(Frame-by-frame shape edits)
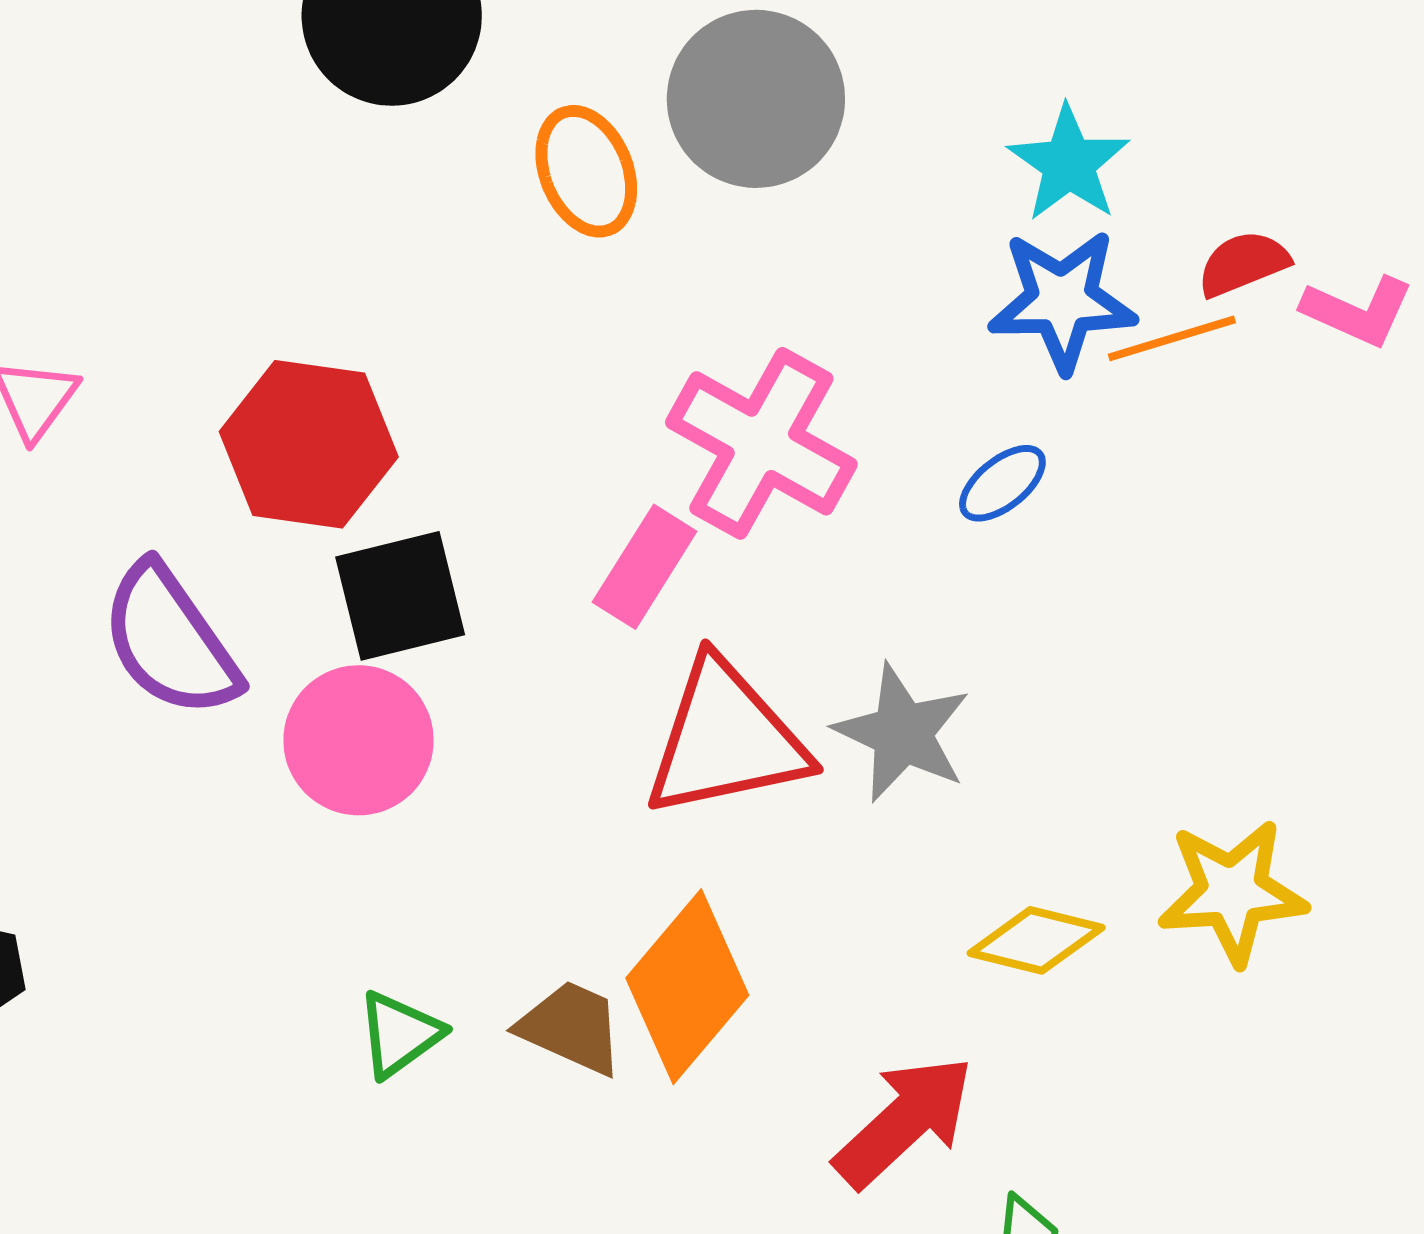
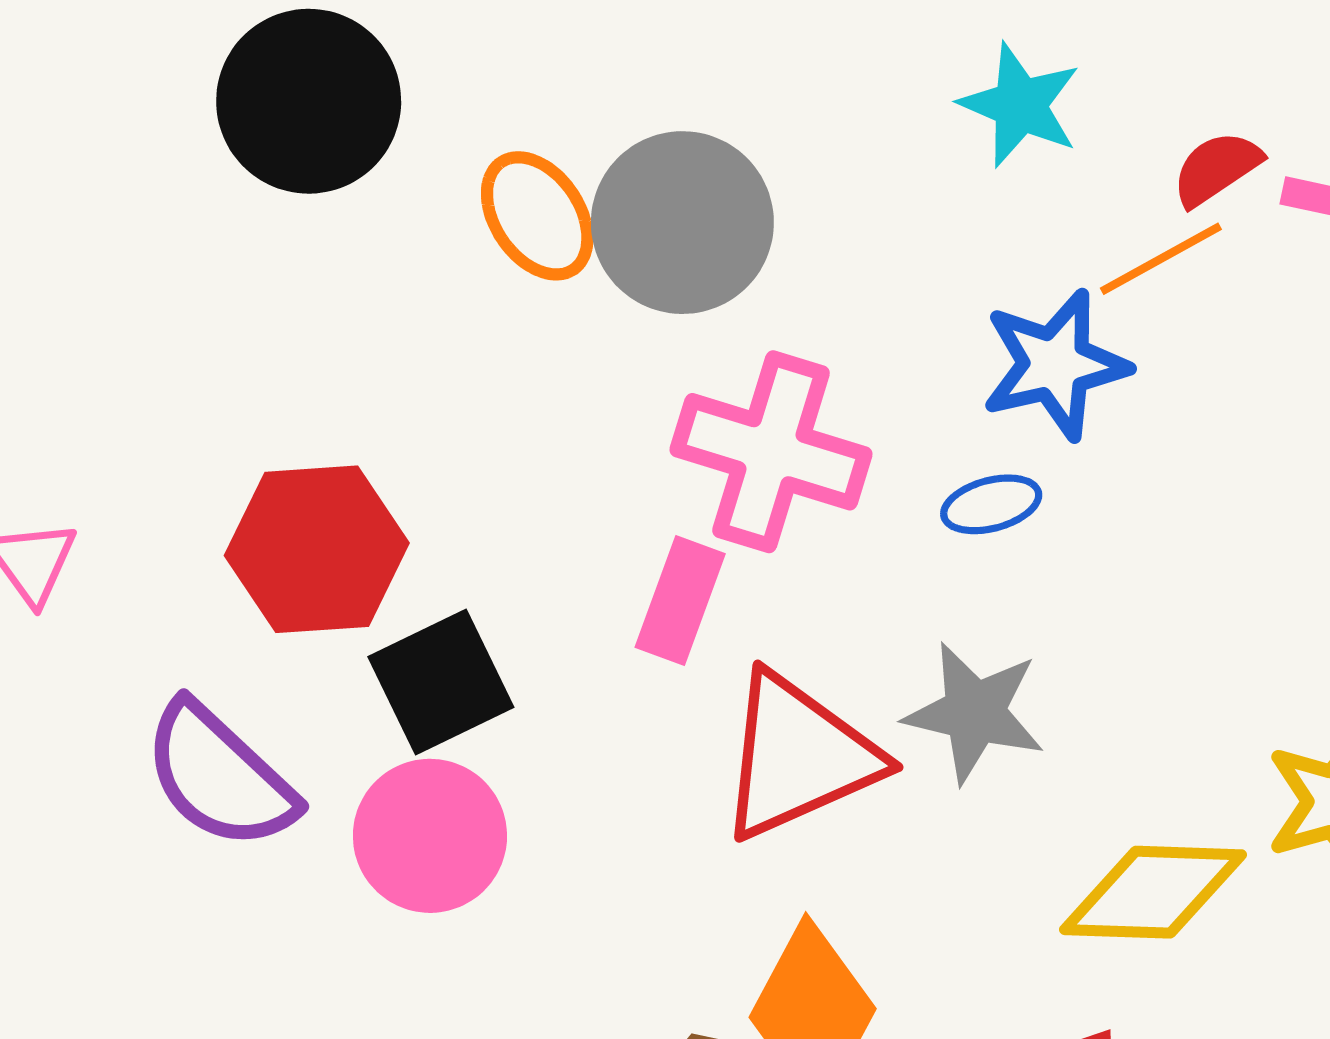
gray circle: (756, 99) -> (682, 223), moved
blue star: (1062, 301) -> (1055, 365), moved
blue ellipse: (1002, 483) -> (991, 504), moved, turned 36
yellow diamond: (1036, 940) -> (1153, 892), size x1.4

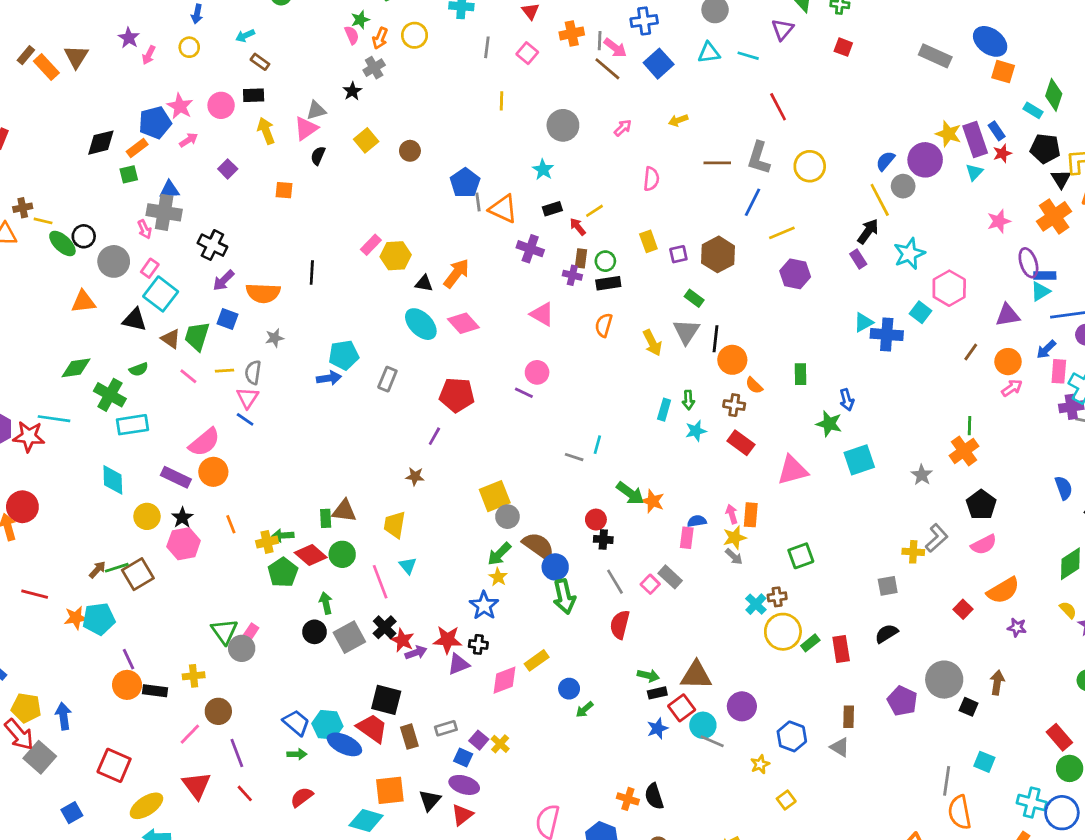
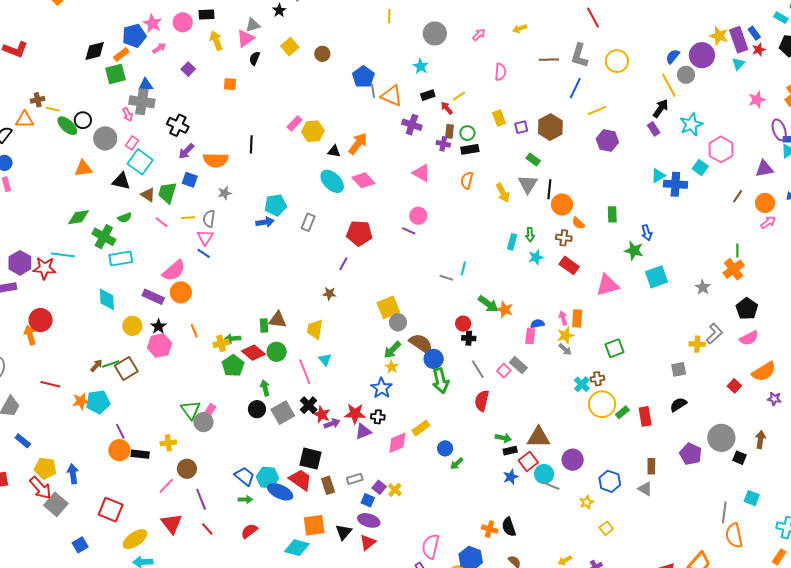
green square: (129, 174) -> (115, 74), size x1.5

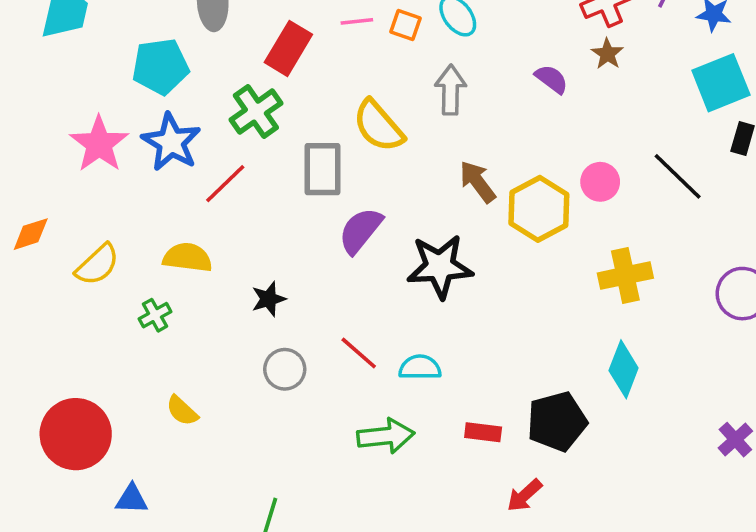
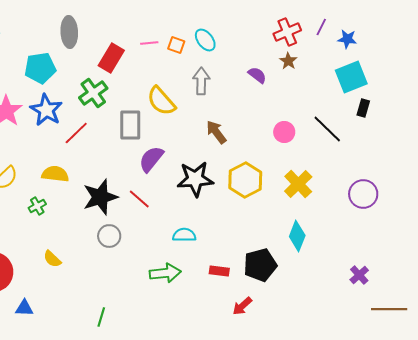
yellow hexagon: (539, 209) -> (245, 180), moved
yellow cross: (625, 276) -> (298, 184), turned -32
black star: (269, 299) -> (100, 197), size x1.8
red line: (359, 353) -> (139, 199), moved

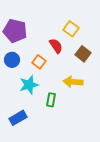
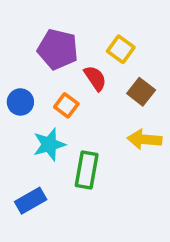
purple pentagon: (15, 31) -> (58, 49), moved
yellow arrow: (73, 82) -> (144, 139), moved
green rectangle: (51, 100) -> (87, 170), size x1.5

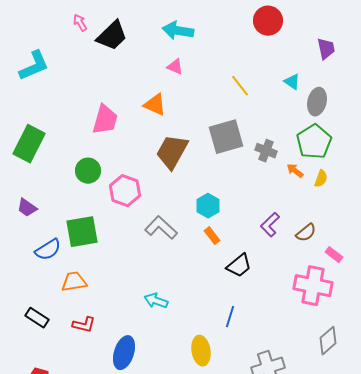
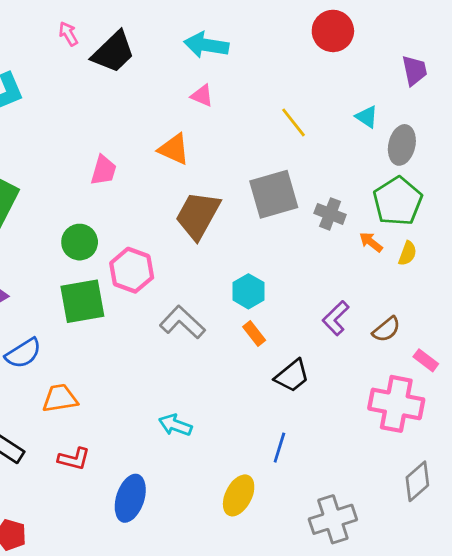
pink trapezoid: (105, 120) -> (103, 170), size x0.7
green square: (82, 232) -> (82, 301), moved
yellow ellipse: (201, 351) -> (239, 495), turned 36

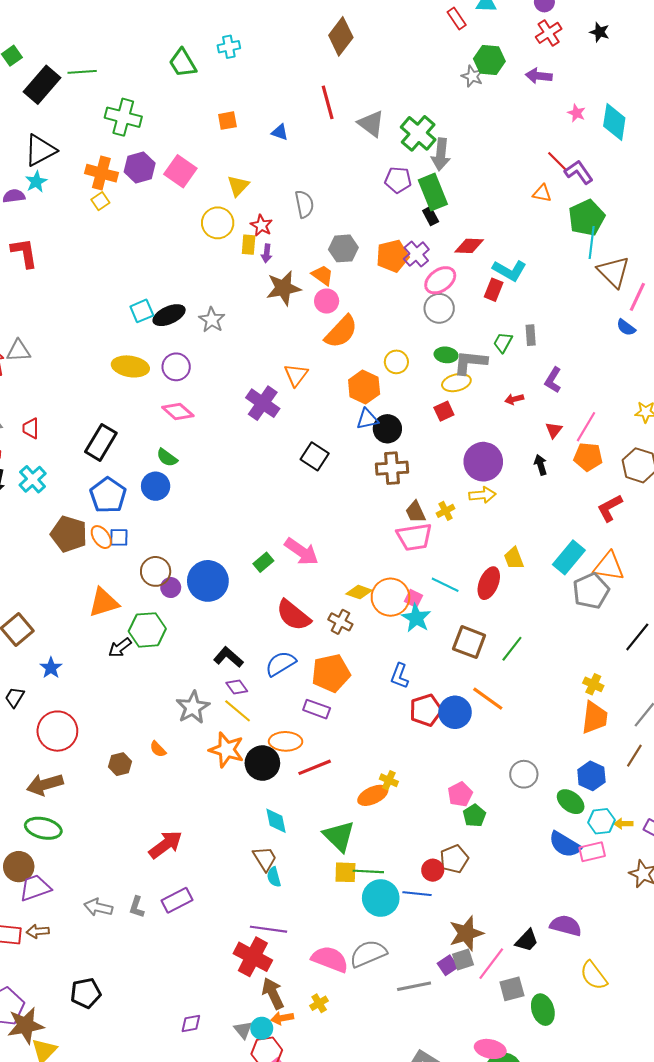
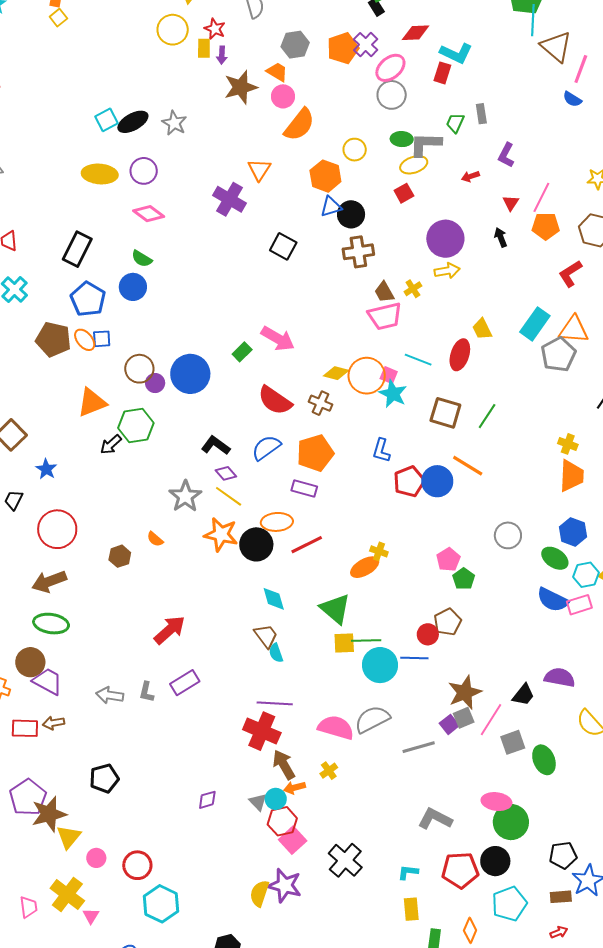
purple trapezoid: (35, 888) -> (48, 681), turned 52

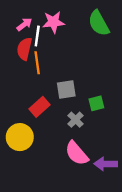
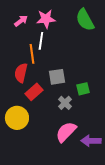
white line: (37, 36) -> (41, 41), moved
red semicircle: (24, 49) -> (21, 73), moved
pink semicircle: (77, 153) -> (66, 132), turned 85

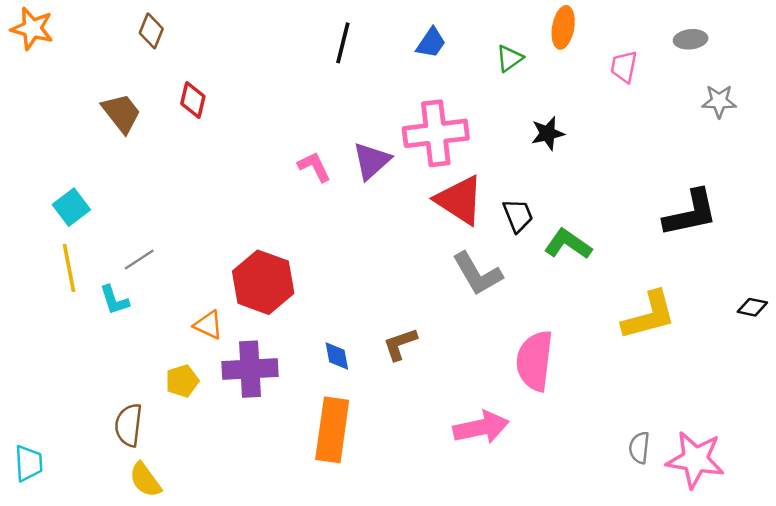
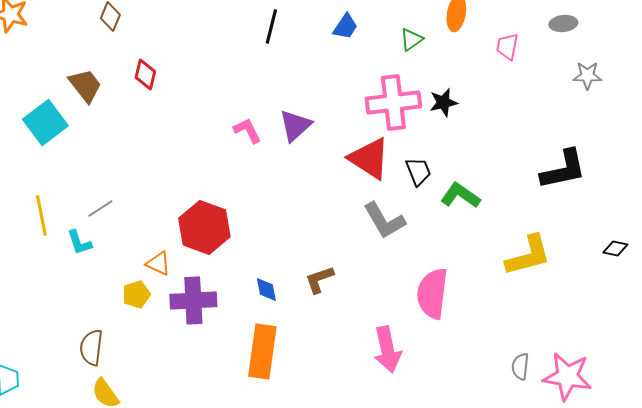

Description of the task
Search the entries above for the string "purple", and report each line where it occurs.

Answer
purple pentagon: (15, 31) -> (58, 49), moved
purple trapezoid: (35, 888) -> (48, 681), turned 52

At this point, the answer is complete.